- TASK: Filter the records below and copy every line containing the word "none".

EXCERPTED DATA START

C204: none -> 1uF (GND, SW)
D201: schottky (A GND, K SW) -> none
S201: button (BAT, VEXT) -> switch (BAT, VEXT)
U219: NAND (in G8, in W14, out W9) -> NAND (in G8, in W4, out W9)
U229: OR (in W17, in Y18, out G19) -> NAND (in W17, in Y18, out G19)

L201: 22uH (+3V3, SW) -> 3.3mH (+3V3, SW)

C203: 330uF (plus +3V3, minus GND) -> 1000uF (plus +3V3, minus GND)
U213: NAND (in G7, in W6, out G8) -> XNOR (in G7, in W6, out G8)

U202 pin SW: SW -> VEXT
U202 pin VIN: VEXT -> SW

EXCERPTED DATA END

- RESPONSE BELOW:
C204: none -> 1uF (GND, SW)
D201: schottky (A GND, K SW) -> none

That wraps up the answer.